# Instructions to follow
Your reply should be the entries, output word for word, with each picture omitted.

# Count change data
_____

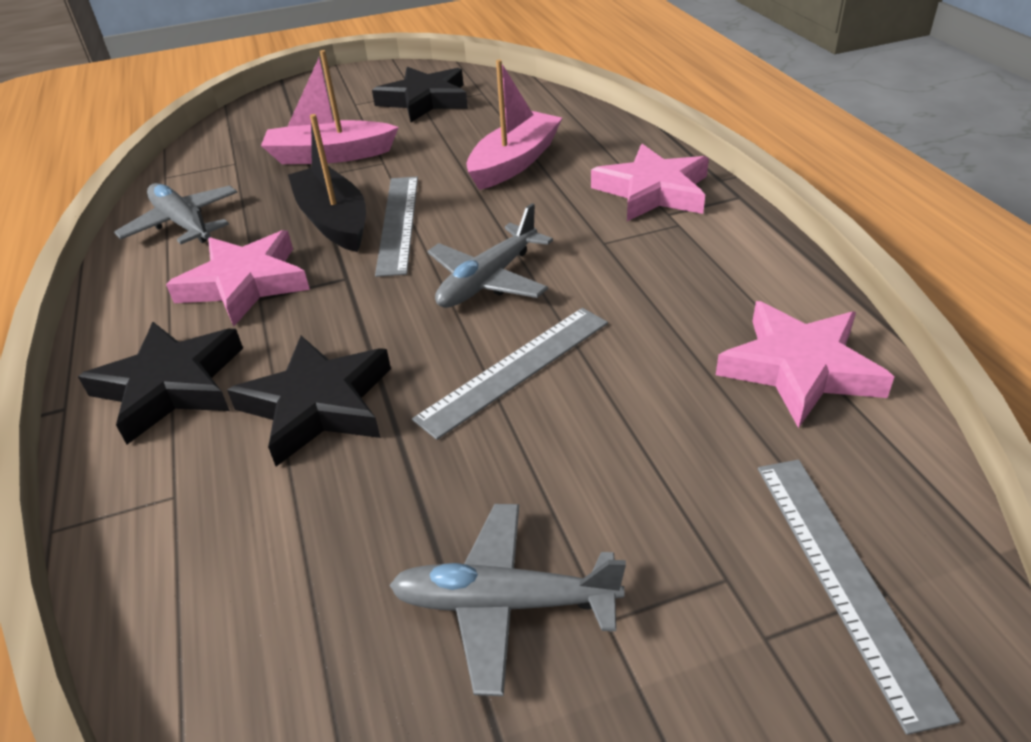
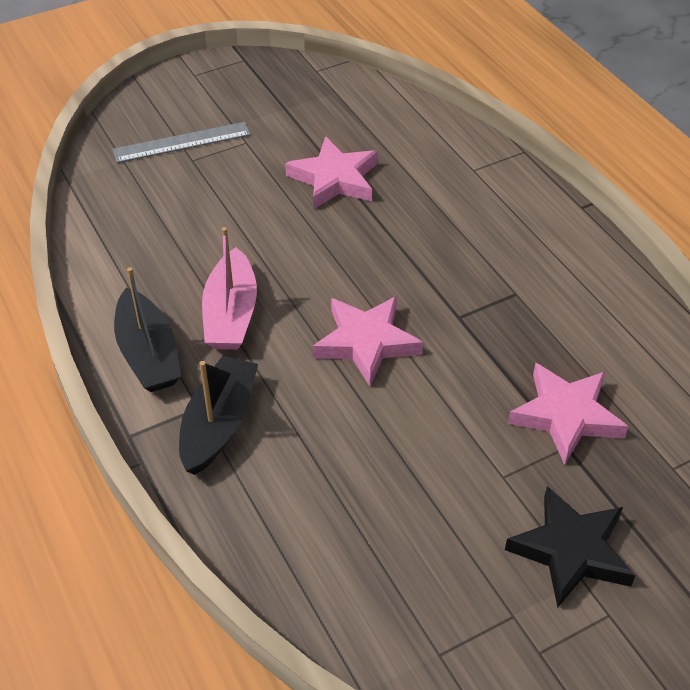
black boat: [288,114,366,252] = 1 -> [114,267,181,392] [179,356,258,475] = 2
black star: [78,322,243,444] [227,336,391,467] [372,67,468,122] = 3 -> [505,486,635,607] = 1
grey plane: [114,183,238,244] [389,504,626,696] [428,203,553,308] = 3 -> none = 0
grey ruler: [375,177,418,277] [412,308,608,440] [758,460,960,735] = 3 -> [113,122,251,163] = 1
pink boat: [261,50,399,164] [467,59,562,190] = 2 -> [202,227,257,350] = 1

_____

# Response area
black boat: [288,114,366,252] = 1 -> [114,267,181,392] [179,356,258,475] = 2
black star: [78,322,243,444] [227,336,391,467] [372,67,468,122] = 3 -> [505,486,635,607] = 1
grey plane: [114,183,238,244] [389,504,626,696] [428,203,553,308] = 3 -> none = 0
grey ruler: [375,177,418,277] [412,308,608,440] [758,460,960,735] = 3 -> [113,122,251,163] = 1
pink boat: [261,50,399,164] [467,59,562,190] = 2 -> [202,227,257,350] = 1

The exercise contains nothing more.